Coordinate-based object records
■ ■ ■ ■ ■ ■ ■

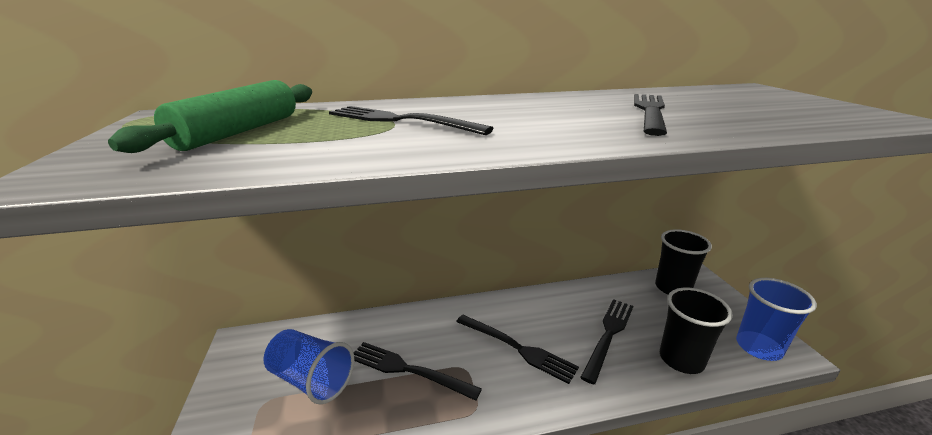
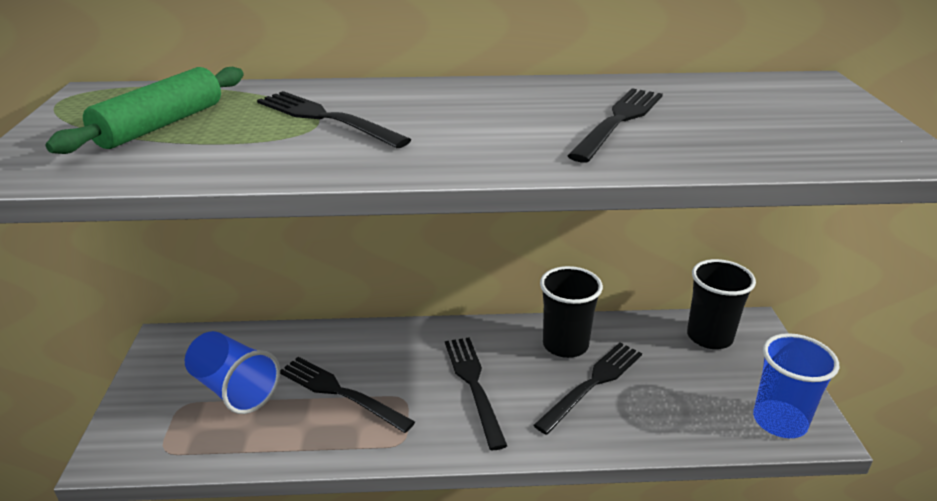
camera: 10 degrees right, 5 degrees up
(517, 348) = (474, 385): black fork -> black fork turned 150 degrees counterclockwise
(681, 359) = (669, 422): black cup -> black cup (565, 345)

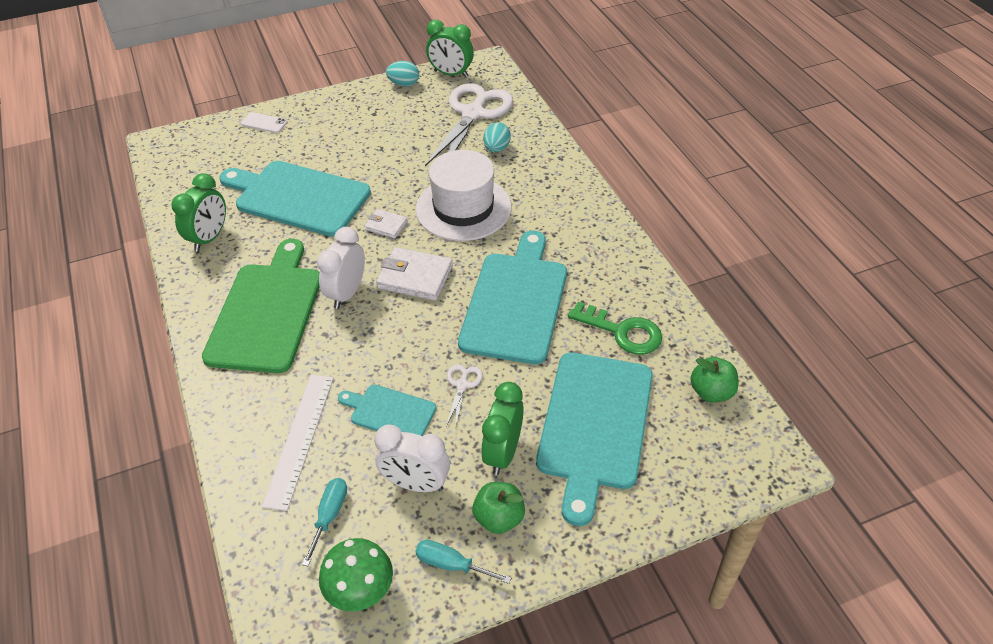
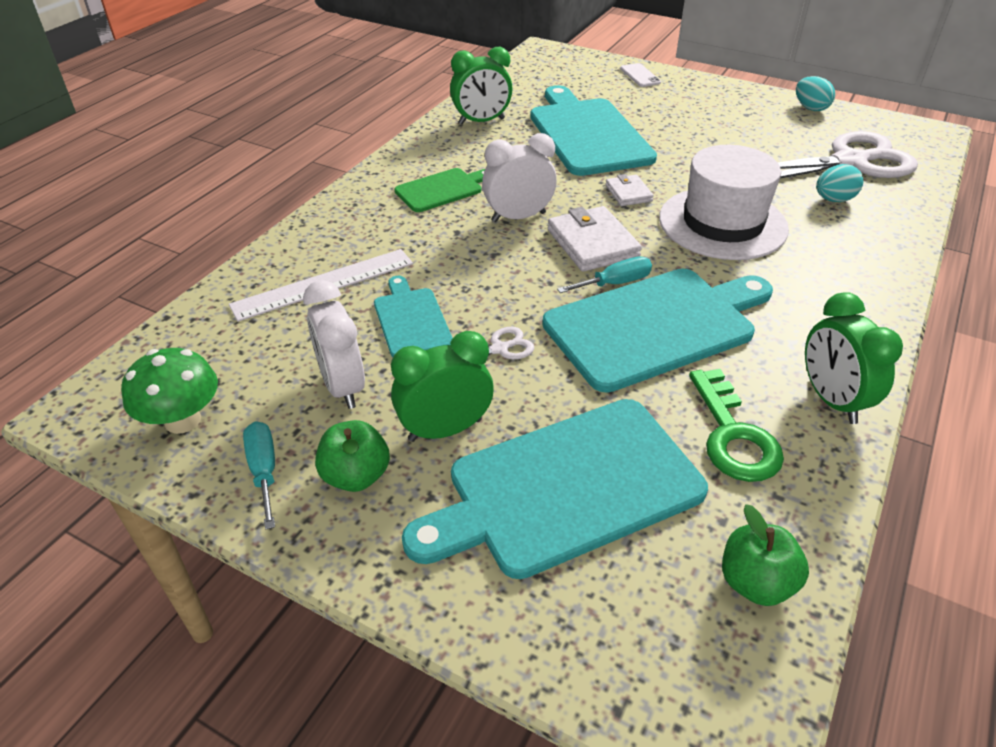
camera: 50 degrees right, 5 degrees down
(267, 312) = (442, 189): green cutting board -> green cutting board, size x0.51
(329, 516) = (254, 350): turquoise screwdriver -> turquoise screwdriver (615, 283)
(451, 74) = (874, 123): green clock -> green clock (831, 400)

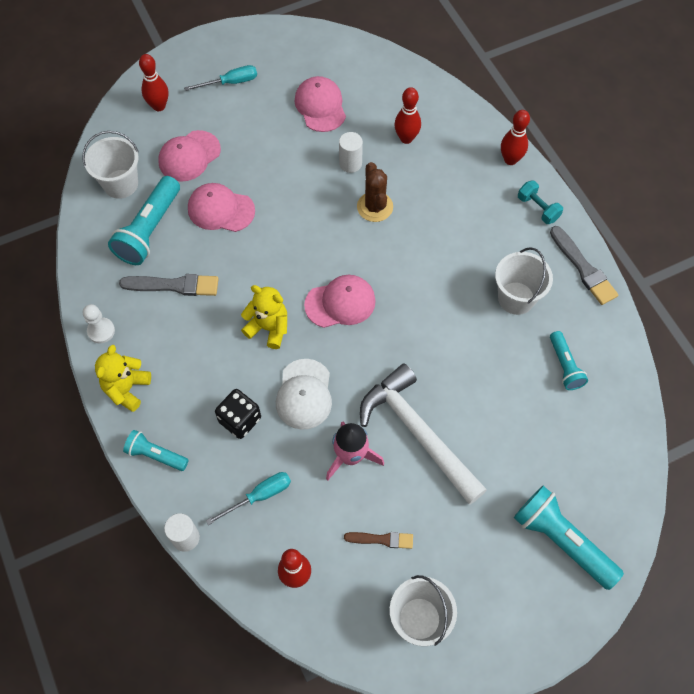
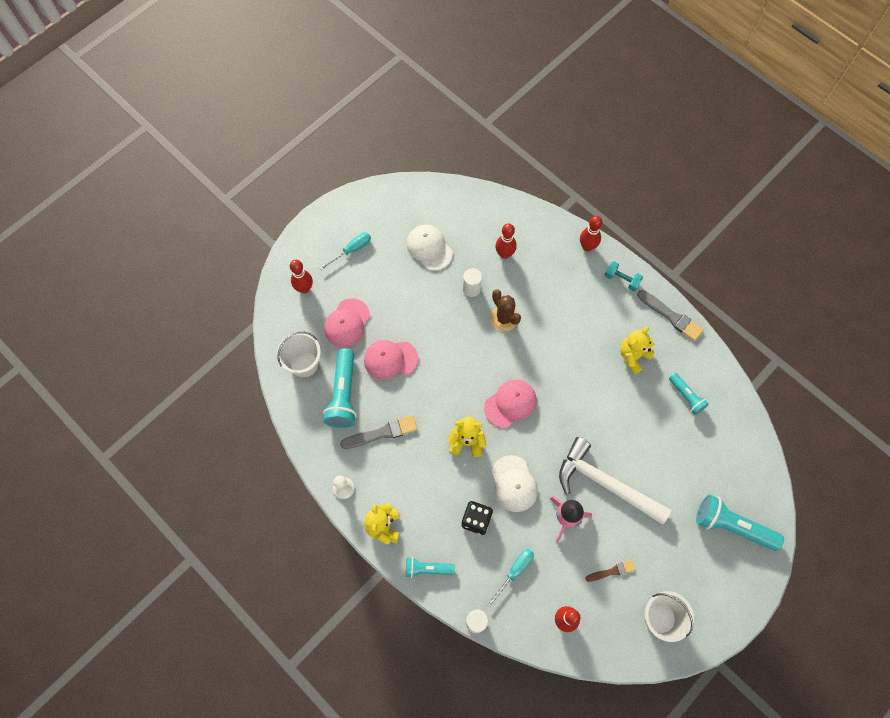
camera: 20 degrees left, 5 degrees up
(320, 106) = (429, 248): pink cap -> white cap
(516, 298) = (633, 356): white bucket -> yellow teddy bear

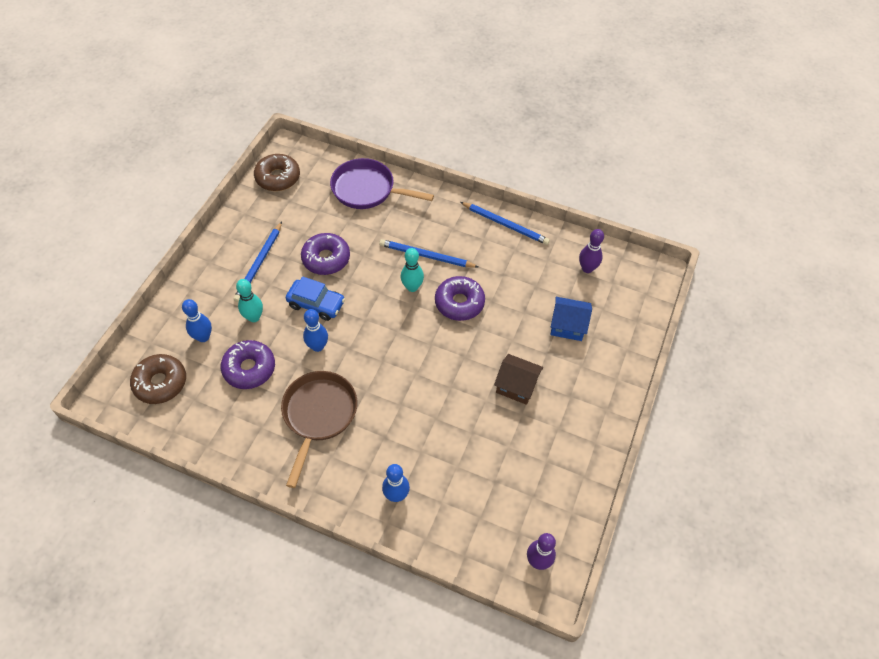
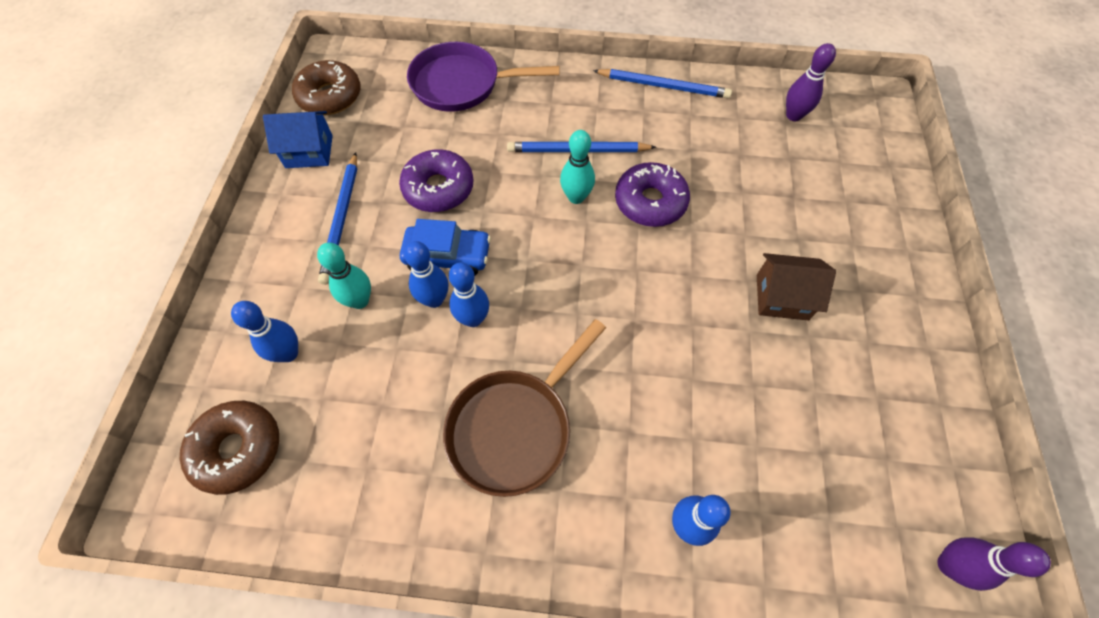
camera: 15 degrees left, 5 degrees up
(249, 368) = (378, 383): purple donut -> none
(298, 328) = (434, 299): none -> blue bowling pin
(319, 415) = (515, 427): brown pan -> brown pan turned 135 degrees counterclockwise
(567, 326) = (807, 195): blue house -> blue house (309, 151)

■ ■ ■ ■ ■ ■ ■

- ASSIGNMENT: Please report all lines in the entries where "none" appears.

- TASK ANSWER:
(249, 368) = (378, 383): purple donut -> none
(298, 328) = (434, 299): none -> blue bowling pin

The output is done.